◆ What to work on
Return all lines below containing the word "brown".

== == ==

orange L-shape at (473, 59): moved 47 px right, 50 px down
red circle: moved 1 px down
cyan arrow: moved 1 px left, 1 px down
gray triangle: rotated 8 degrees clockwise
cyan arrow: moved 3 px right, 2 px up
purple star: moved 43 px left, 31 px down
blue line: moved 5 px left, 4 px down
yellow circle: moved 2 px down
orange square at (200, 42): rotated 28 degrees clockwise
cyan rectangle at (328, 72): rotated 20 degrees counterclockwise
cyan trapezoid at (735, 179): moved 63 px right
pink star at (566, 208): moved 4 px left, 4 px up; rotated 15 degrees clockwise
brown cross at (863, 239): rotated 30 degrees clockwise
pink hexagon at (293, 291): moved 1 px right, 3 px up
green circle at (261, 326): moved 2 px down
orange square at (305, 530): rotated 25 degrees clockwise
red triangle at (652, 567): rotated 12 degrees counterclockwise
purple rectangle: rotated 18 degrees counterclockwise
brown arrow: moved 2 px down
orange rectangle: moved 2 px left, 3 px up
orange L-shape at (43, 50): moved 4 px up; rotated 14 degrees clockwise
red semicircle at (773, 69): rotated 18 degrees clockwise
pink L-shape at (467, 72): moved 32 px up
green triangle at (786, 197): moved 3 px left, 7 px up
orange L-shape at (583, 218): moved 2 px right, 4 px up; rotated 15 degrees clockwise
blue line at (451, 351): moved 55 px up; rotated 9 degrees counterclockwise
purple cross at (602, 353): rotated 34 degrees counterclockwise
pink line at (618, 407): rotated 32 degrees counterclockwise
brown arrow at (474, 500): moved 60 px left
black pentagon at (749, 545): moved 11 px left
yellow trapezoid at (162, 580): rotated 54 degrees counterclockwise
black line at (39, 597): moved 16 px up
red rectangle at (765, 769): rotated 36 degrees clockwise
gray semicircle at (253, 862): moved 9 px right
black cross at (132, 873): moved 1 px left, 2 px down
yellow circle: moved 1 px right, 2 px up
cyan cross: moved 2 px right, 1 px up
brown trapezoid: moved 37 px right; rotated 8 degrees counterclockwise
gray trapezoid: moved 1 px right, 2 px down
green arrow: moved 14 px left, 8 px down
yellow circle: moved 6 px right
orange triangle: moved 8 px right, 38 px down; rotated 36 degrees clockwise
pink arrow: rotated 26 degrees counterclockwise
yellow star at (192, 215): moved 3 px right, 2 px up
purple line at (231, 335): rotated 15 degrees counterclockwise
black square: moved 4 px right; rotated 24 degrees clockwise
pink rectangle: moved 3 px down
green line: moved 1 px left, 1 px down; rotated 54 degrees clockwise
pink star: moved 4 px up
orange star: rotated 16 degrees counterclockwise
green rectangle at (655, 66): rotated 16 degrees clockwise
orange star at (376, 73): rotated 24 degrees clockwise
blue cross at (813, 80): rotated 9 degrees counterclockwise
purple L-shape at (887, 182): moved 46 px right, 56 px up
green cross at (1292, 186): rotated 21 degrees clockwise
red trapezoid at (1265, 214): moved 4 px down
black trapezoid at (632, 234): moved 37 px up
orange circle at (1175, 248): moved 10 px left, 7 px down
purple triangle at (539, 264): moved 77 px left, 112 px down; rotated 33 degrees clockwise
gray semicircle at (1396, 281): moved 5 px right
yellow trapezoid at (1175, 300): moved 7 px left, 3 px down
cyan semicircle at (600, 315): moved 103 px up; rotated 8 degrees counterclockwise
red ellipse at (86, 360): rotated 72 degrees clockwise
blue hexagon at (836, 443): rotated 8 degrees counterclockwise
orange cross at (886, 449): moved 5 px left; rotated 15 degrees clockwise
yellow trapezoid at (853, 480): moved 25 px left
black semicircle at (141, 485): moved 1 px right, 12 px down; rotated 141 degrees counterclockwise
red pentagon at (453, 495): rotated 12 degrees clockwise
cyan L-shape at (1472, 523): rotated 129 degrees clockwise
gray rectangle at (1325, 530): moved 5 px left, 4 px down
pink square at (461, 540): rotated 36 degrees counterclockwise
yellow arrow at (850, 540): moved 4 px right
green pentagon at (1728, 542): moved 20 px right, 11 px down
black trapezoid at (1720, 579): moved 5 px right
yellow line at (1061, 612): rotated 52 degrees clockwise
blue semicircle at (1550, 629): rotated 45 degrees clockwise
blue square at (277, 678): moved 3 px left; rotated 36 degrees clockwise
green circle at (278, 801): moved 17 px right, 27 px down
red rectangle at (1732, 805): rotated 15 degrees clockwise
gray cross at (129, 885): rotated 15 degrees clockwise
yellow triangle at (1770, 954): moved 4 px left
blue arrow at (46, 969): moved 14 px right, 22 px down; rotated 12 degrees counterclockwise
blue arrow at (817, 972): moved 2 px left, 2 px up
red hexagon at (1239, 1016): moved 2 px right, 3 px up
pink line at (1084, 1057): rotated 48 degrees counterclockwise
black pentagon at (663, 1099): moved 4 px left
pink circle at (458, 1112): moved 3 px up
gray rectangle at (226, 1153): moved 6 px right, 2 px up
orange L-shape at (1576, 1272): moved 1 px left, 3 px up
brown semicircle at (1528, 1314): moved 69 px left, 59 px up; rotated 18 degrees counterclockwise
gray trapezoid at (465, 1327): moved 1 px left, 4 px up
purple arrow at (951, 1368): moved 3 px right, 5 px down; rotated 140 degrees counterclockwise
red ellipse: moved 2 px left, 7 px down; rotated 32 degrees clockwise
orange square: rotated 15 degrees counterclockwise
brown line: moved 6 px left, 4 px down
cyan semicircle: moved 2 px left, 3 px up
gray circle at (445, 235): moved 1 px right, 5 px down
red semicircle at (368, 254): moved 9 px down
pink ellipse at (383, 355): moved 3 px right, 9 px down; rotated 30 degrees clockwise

== == ==

◆ Your response
brown cross at (863, 239): rotated 30 degrees clockwise
brown arrow: moved 2 px down
brown arrow at (474, 500): moved 60 px left
brown trapezoid: moved 37 px right; rotated 8 degrees counterclockwise
brown semicircle at (1528, 1314): moved 69 px left, 59 px up; rotated 18 degrees counterclockwise
brown line: moved 6 px left, 4 px down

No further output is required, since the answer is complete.